Recorded information:
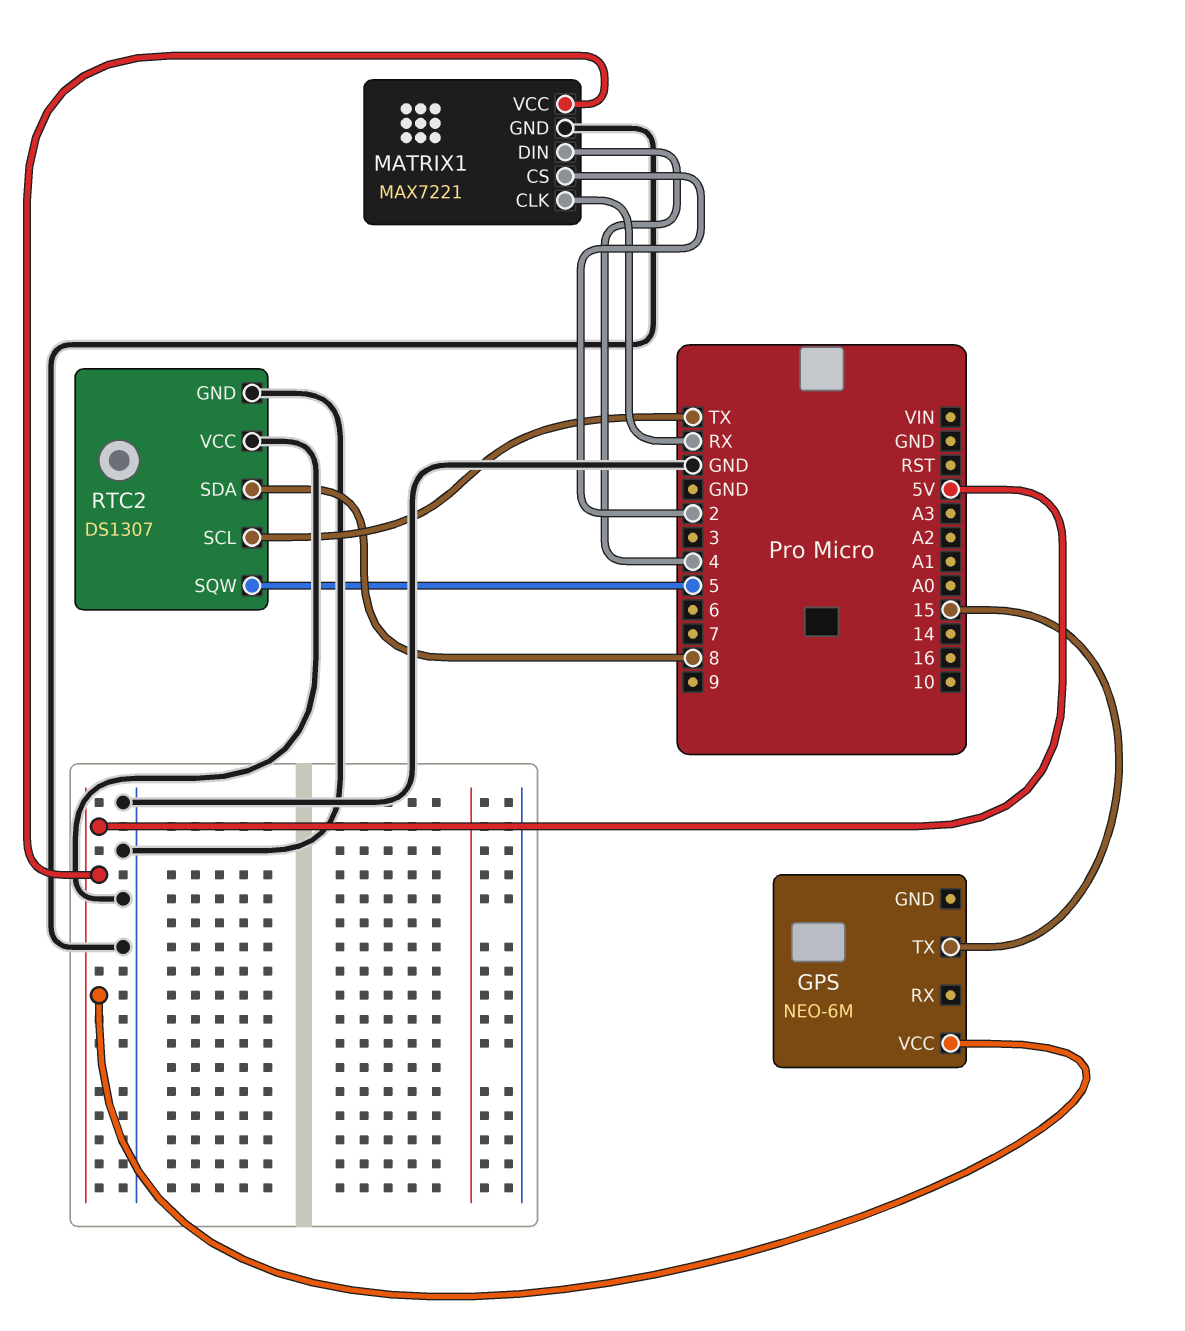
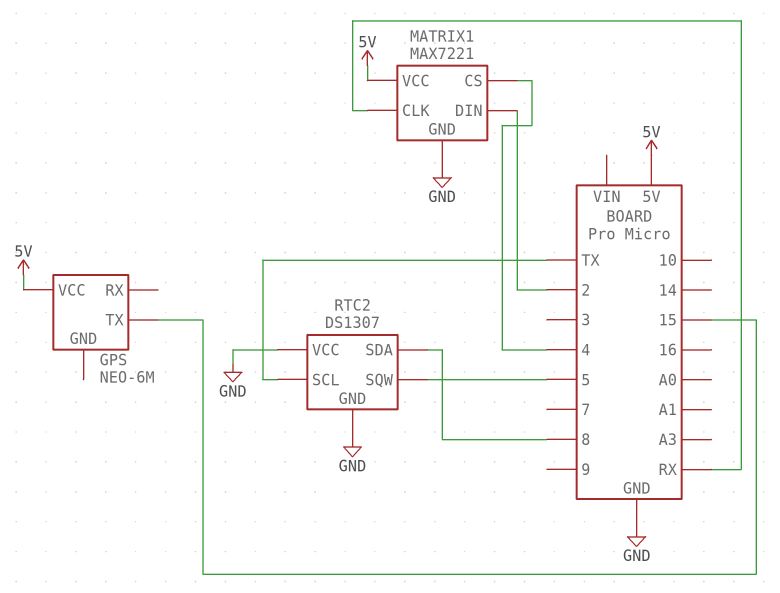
MATRIX1 pin CS: 2 -> 4
MATRIX1 pin DIN: 4 -> 2

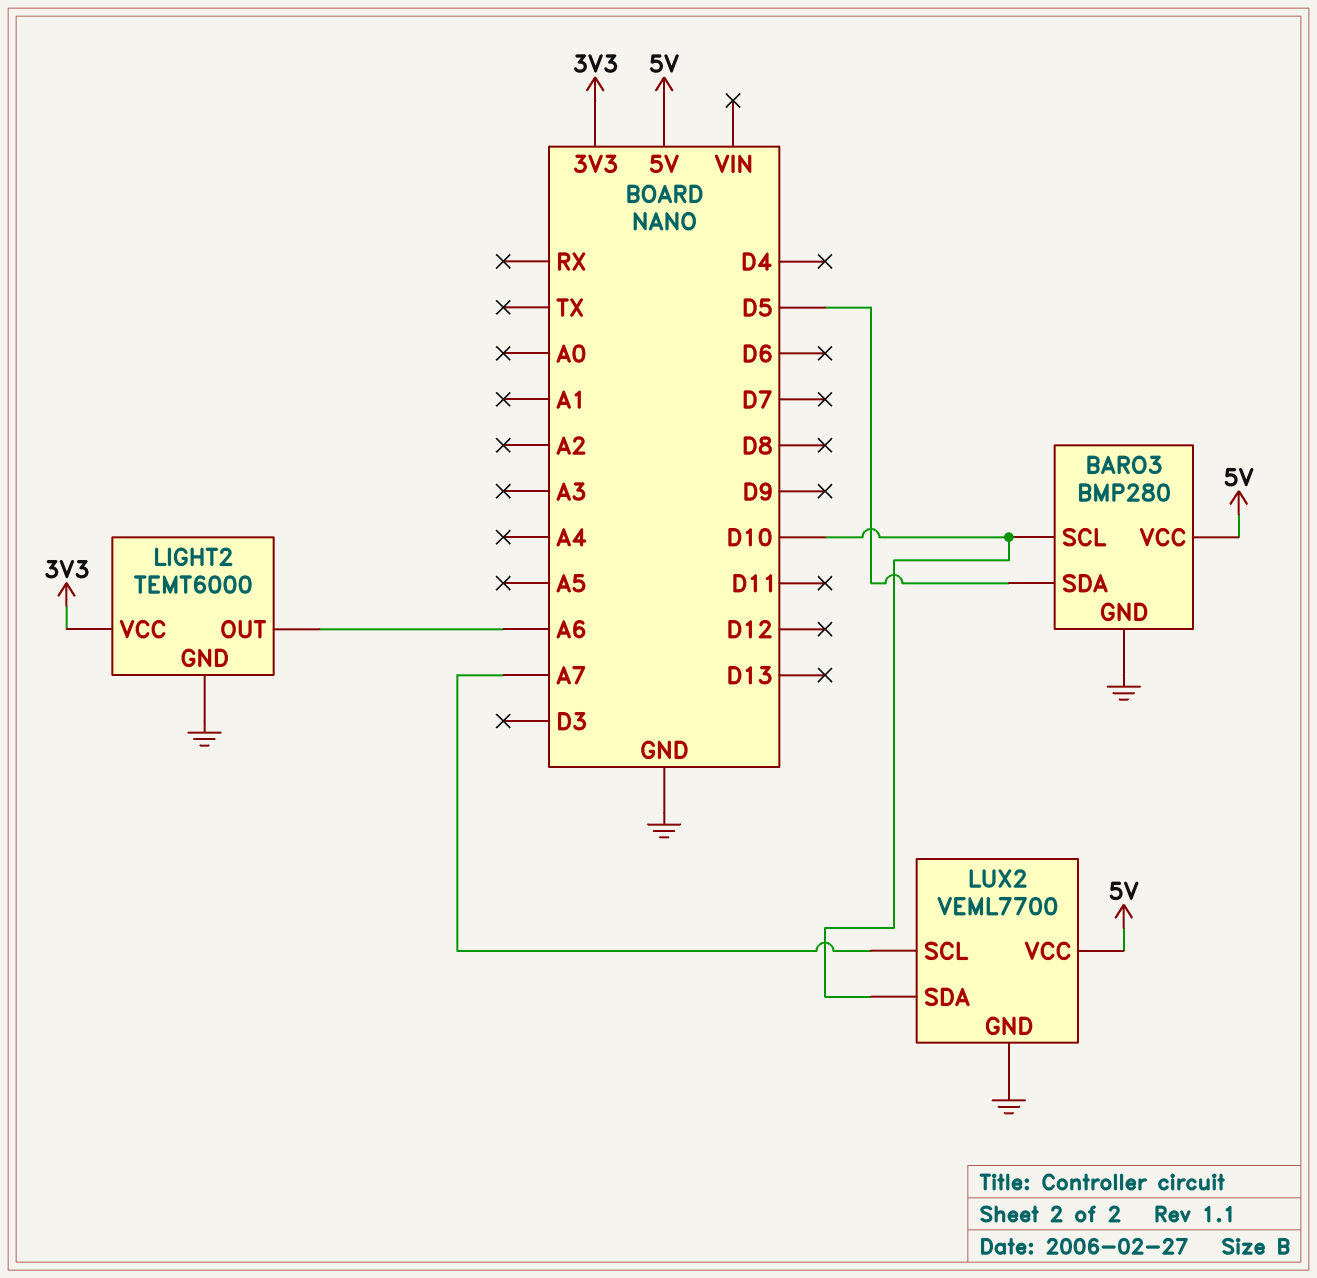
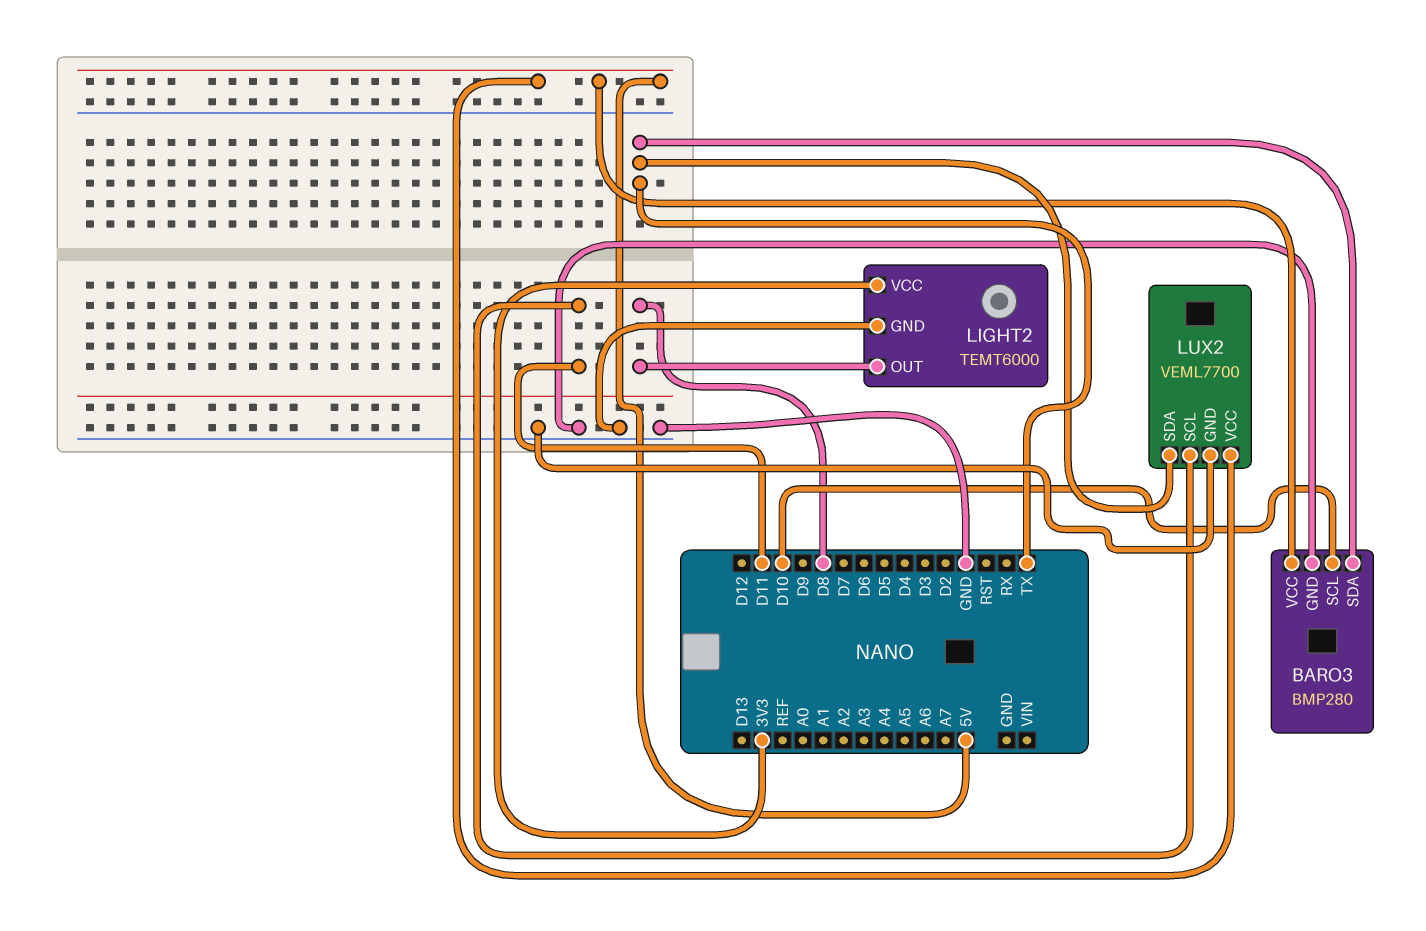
BARO3 pin SDA: D5 -> TX
LIGHT2 pin OUT: A6 -> D8
LUX2 pin SCL: A7 -> D11
LUX2 pin SDA: D10 -> TX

Required action: Once the line containing "MATRIX1 pin DIN: 4 -> 2" is found, transcribe it and every line after it to the end of the records, exactly and with no pictures.

Answer to this exercise:
MATRIX1 pin DIN: 4 -> 2

BARO3 pin SDA: D5 -> TX
LIGHT2 pin OUT: A6 -> D8
LUX2 pin SCL: A7 -> D11
LUX2 pin SDA: D10 -> TX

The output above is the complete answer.